◆ THE PROBLEM
Filter the listing below, copying every line in which the word "across" appears.

☆ ☆ ☆

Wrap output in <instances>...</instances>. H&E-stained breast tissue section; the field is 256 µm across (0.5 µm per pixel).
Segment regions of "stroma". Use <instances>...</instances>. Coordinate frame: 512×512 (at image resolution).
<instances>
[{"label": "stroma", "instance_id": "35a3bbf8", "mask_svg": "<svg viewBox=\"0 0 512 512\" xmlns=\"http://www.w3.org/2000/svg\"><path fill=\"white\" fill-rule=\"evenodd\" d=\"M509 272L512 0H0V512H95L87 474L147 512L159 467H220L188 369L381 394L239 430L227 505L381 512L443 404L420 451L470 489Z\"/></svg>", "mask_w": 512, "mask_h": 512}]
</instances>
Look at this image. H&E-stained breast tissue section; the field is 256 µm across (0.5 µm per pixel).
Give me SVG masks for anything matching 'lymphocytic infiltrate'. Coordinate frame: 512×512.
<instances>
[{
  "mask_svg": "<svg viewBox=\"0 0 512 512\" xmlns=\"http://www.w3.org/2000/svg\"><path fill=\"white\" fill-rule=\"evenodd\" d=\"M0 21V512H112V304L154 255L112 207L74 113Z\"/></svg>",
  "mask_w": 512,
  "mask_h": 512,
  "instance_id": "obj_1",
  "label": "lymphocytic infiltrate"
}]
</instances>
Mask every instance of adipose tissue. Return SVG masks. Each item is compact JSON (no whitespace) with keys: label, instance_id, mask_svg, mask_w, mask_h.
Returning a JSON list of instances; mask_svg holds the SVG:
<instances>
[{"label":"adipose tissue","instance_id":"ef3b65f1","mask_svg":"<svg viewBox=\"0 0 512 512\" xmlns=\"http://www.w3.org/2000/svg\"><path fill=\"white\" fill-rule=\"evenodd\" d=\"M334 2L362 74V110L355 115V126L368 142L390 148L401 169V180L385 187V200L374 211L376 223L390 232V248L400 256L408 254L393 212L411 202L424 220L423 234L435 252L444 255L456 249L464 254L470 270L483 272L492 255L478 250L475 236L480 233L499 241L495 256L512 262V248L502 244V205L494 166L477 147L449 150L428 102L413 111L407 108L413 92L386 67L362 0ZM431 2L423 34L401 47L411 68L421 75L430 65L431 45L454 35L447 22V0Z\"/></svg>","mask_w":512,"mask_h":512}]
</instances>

☆ ☆ ☆

◆ EXERCISE ANSWER
Wrap output in <instances>...</instances>. H&E-stained breast tissue section; the field is 256 µm across (0.5 µm per pixel).
Look at this image. H&E-stained breast tissue section; the field is 256 µm across (0.5 µm per pixel).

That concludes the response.